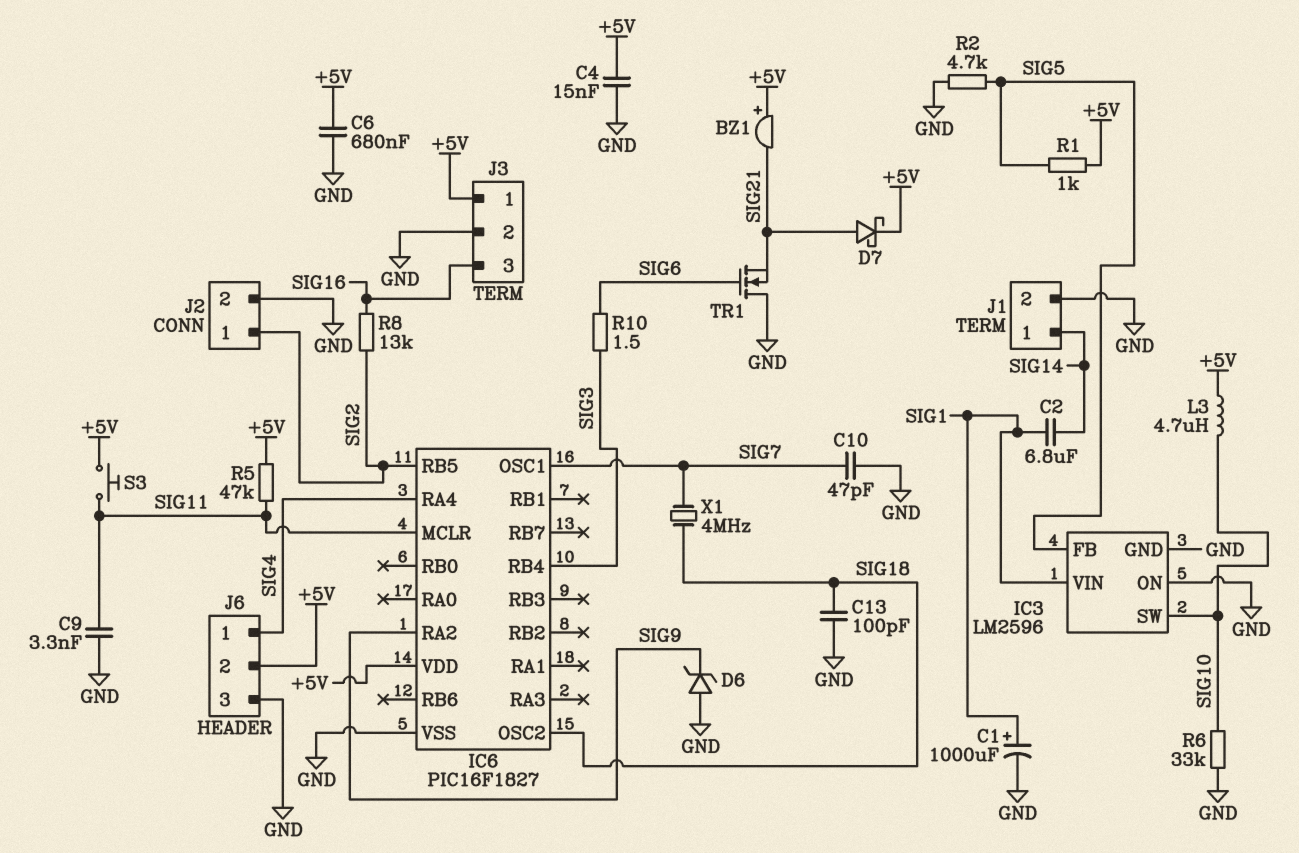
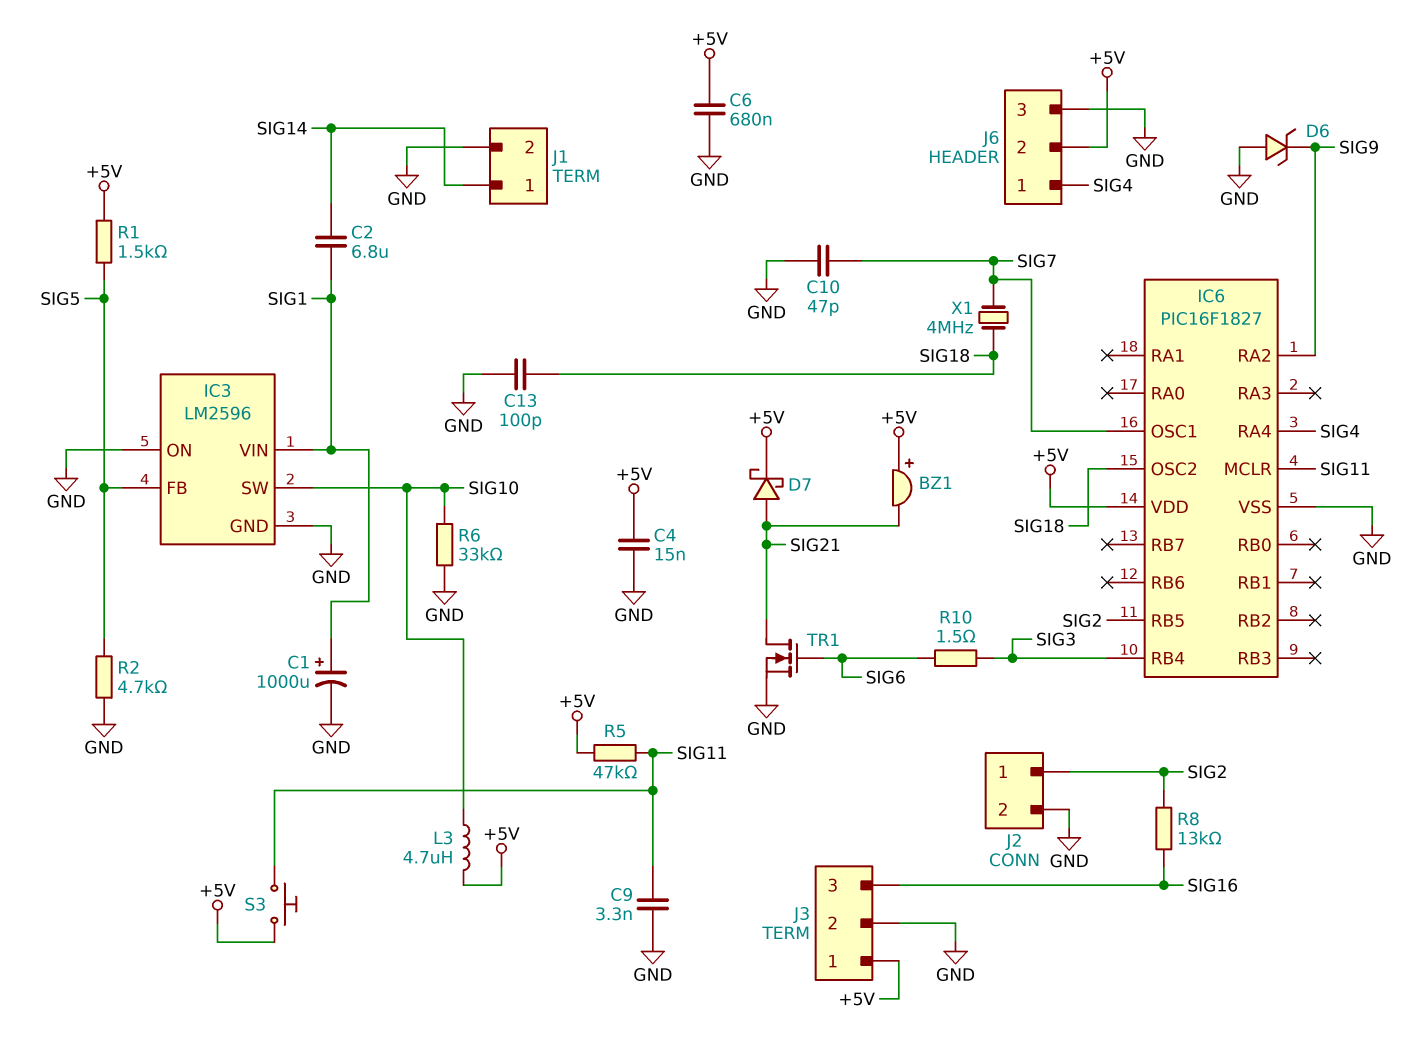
R1: 1k (+5V, SIG5) -> 1.5k (+5V, SIG5)
TR1: NMOS (G SIG6, D GND, S SIG21) -> NMOS (G SIG6, D SIG21, S GND)

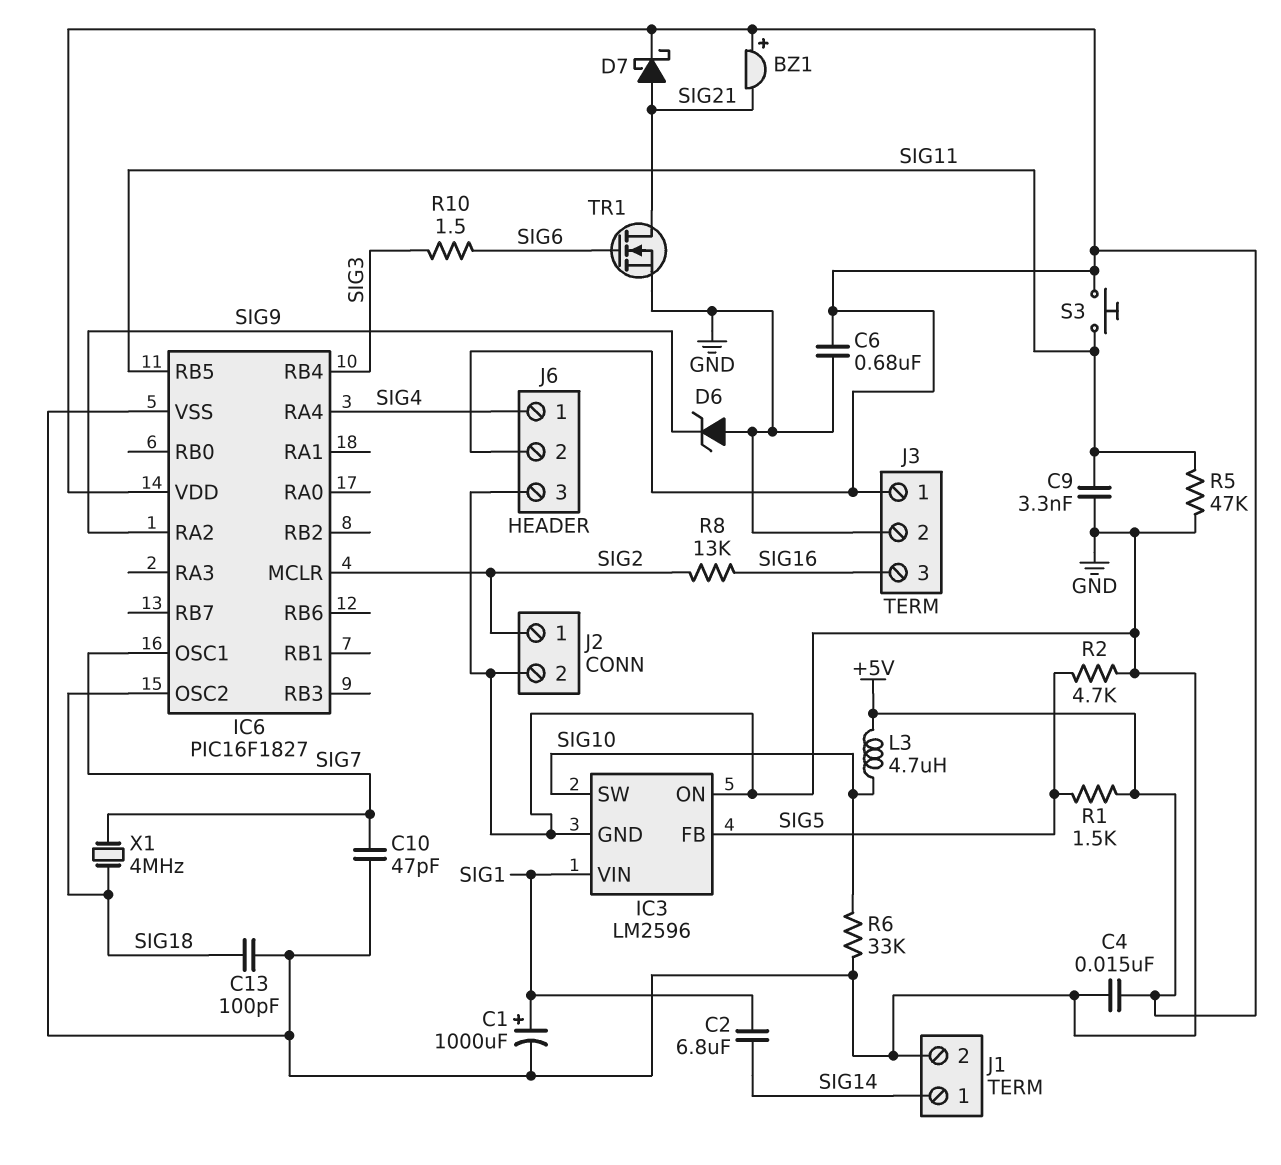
IC6 pin MCLR: SIG11 -> SIG2
IC6 pin RB5: SIG2 -> SIG11
R5: 47k (+5V, SIG11) -> 47k (GND, SIG11)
# # # # #
Every entry above should be restated word for word, with the images left out.

R1: 1k (+5V, SIG5) -> 1.5k (+5V, SIG5)
TR1: NMOS (G SIG6, D GND, S SIG21) -> NMOS (G SIG6, D SIG21, S GND)

IC6 pin MCLR: SIG11 -> SIG2
IC6 pin RB5: SIG2 -> SIG11
R5: 47k (+5V, SIG11) -> 47k (GND, SIG11)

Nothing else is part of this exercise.